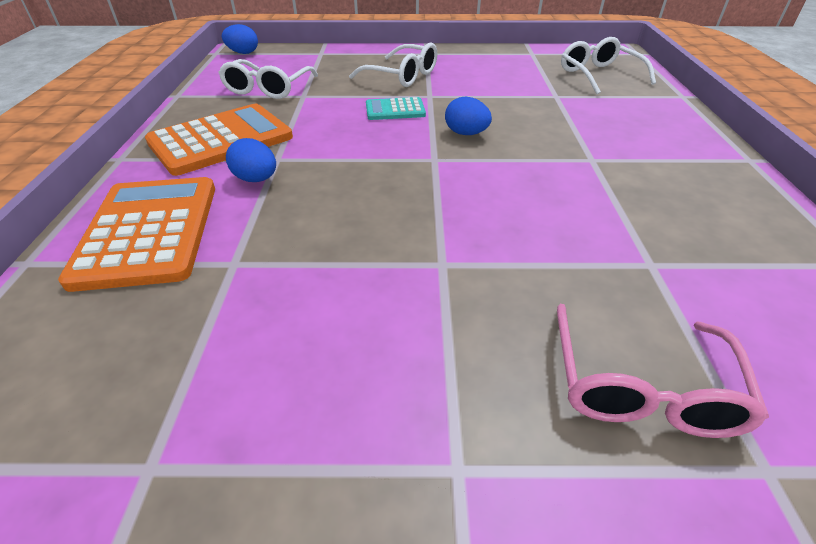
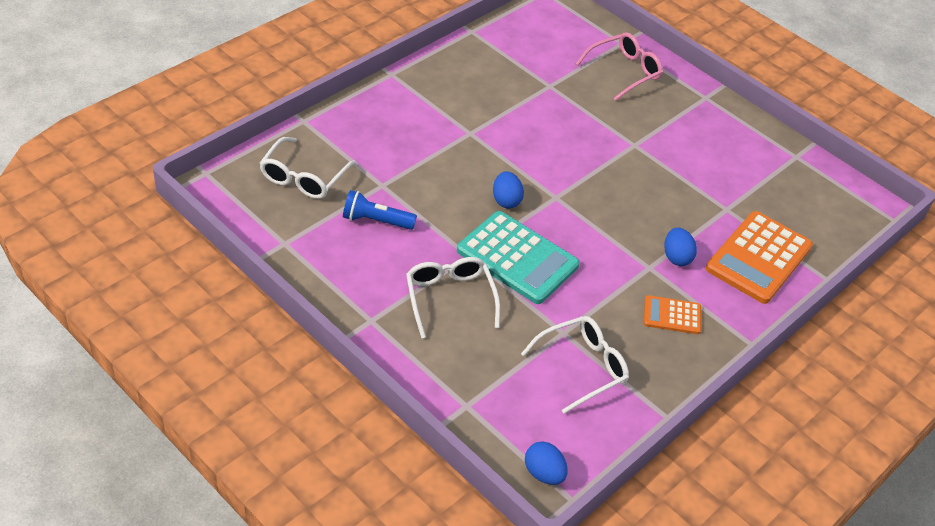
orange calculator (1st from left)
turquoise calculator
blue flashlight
━━━━━━━━
Aim of the exercise ▸ Would you return all of the data above word for word, omitting every picture?

Exercise result ▸
orange calculator (1st from left)
turquoise calculator
blue flashlight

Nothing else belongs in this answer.